— AIM OF THE EXERCISE —
Among the lines below, which ones contain the word "brick"? Copy every such line.

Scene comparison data
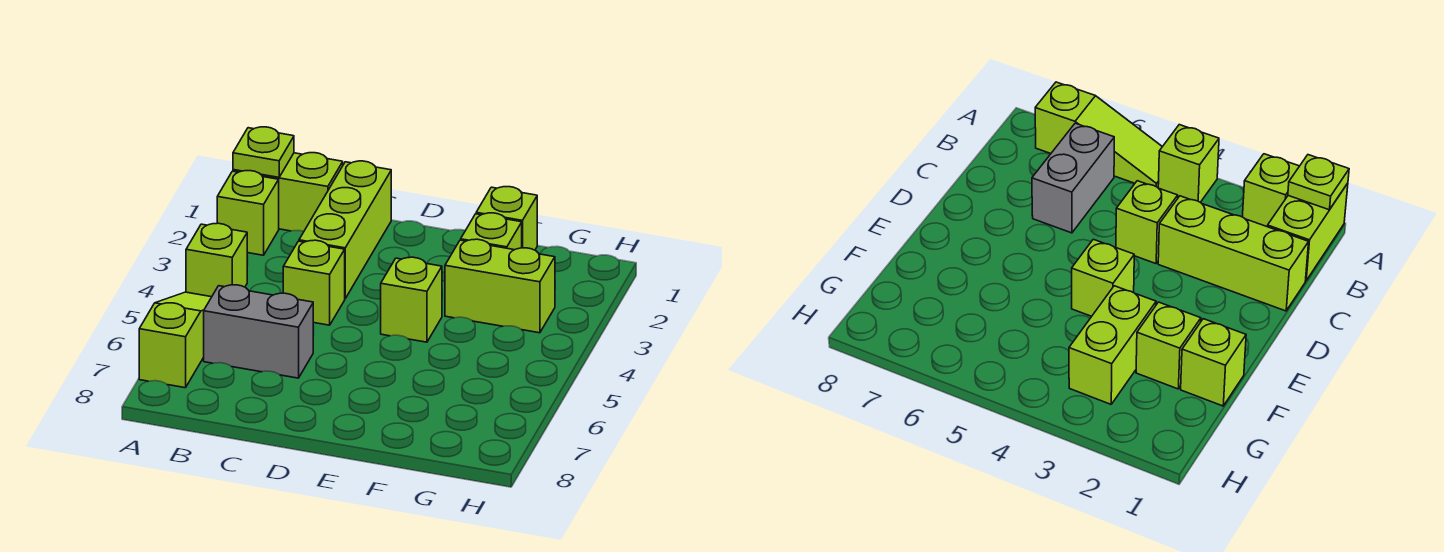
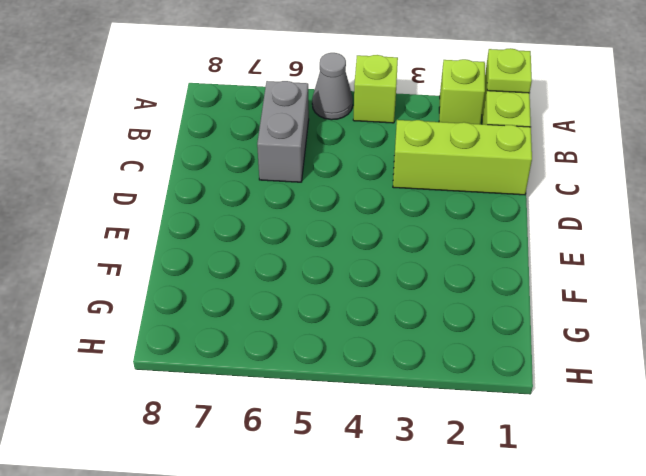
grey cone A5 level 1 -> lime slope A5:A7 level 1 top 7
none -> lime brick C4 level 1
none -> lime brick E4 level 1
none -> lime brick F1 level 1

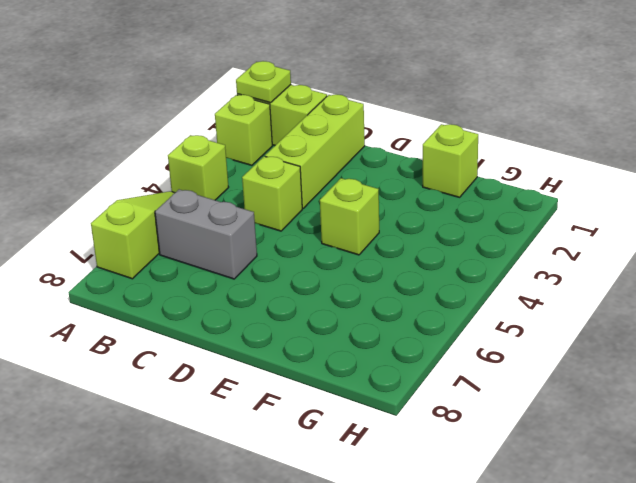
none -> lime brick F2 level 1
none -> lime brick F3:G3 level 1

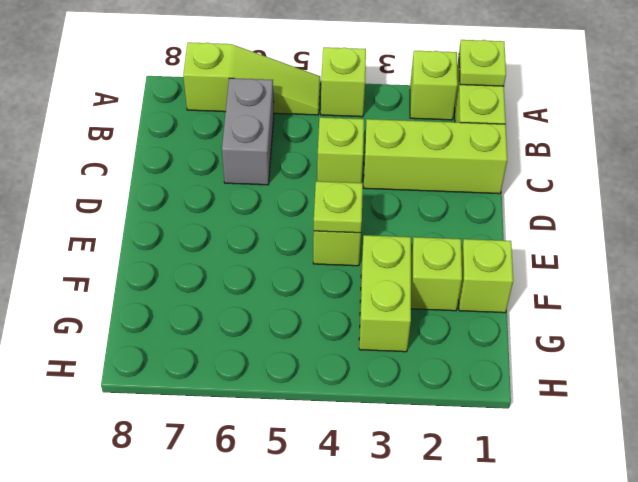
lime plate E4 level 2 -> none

— THE ANSWER —
none -> lime brick C4 level 1
none -> lime brick E4 level 1
none -> lime brick F1 level 1
none -> lime brick F2 level 1
none -> lime brick F3:G3 level 1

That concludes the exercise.